──────── Listed entries
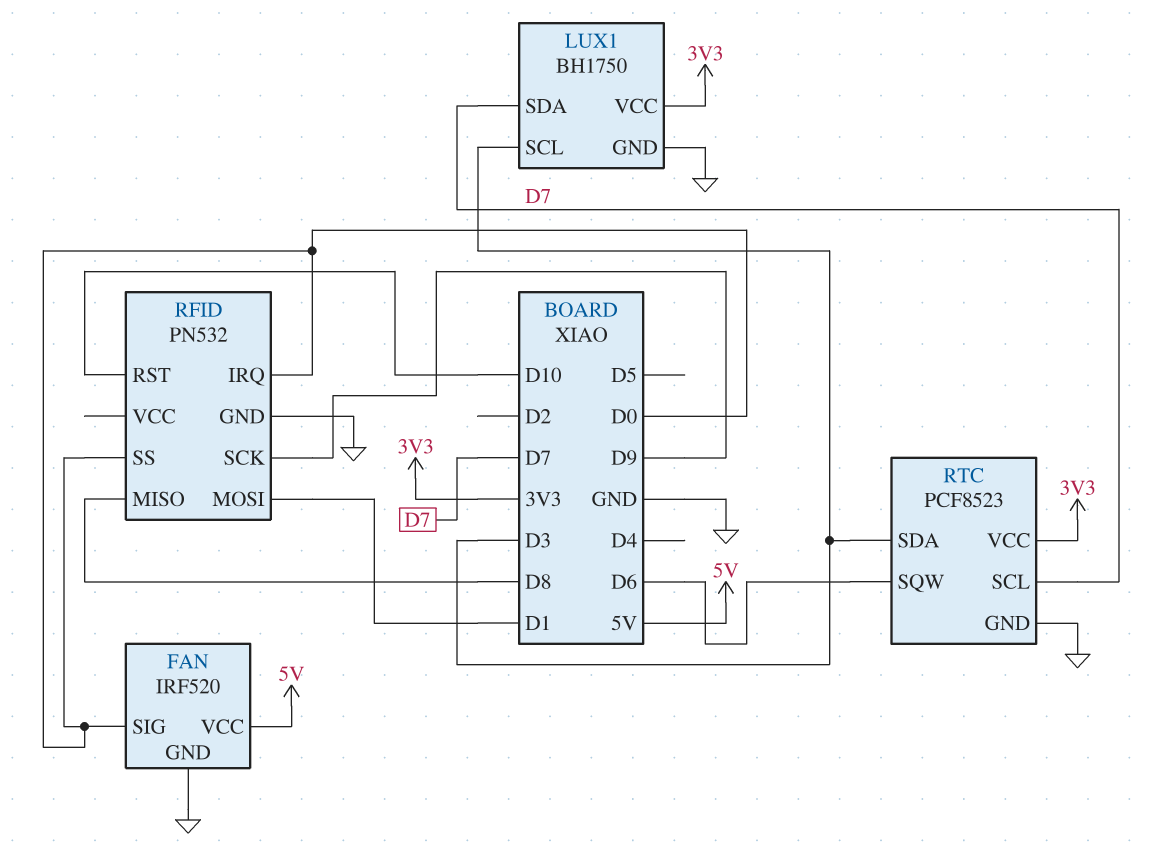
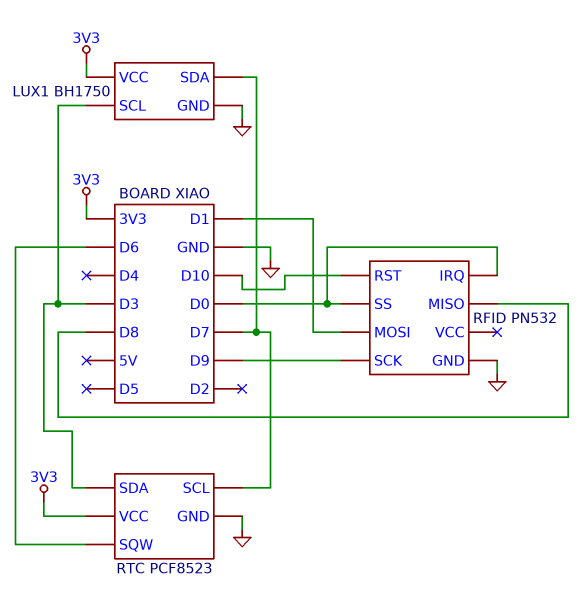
FAN: IRF520 -> none
FAN pin GND: GND -> none
FAN pin SIG: D0 -> none
FAN pin VCC: 5V -> none

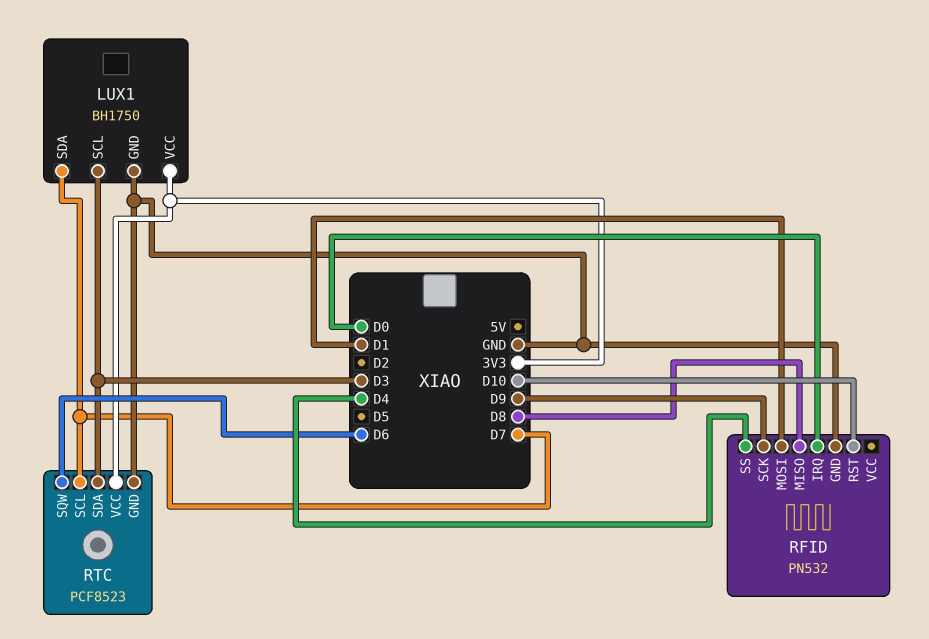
RFID pin SS: D0 -> D4

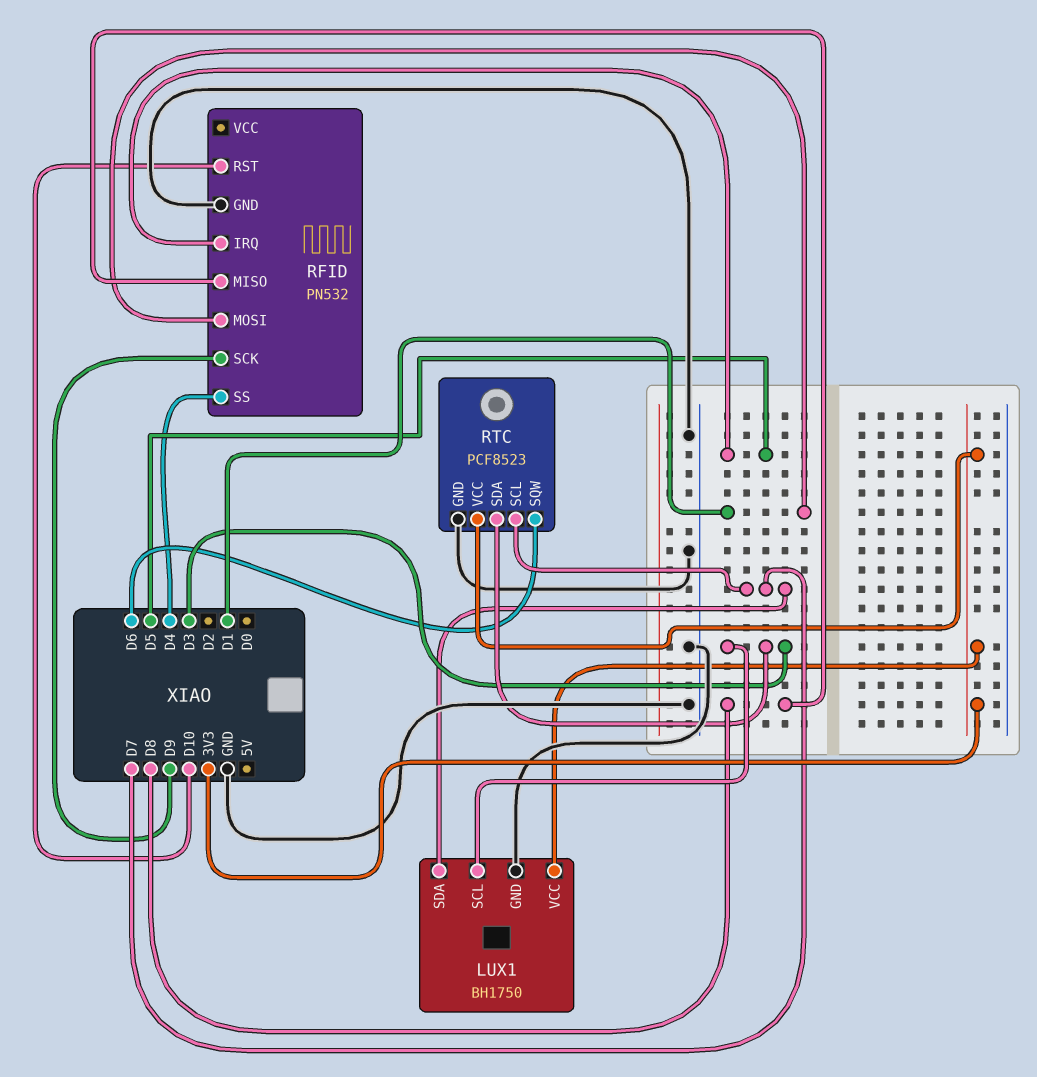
RFID pin IRQ: D0 -> D5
────────────────
Work required:
No pictures should appear in the answer, which is to be the lines from the line with "FAN pin SIG: D0 -> none" through the end of the records above, restated exactly.

Result for this task:
FAN pin SIG: D0 -> none
FAN pin VCC: 5V -> none

RFID pin SS: D0 -> D4

RFID pin IRQ: D0 -> D5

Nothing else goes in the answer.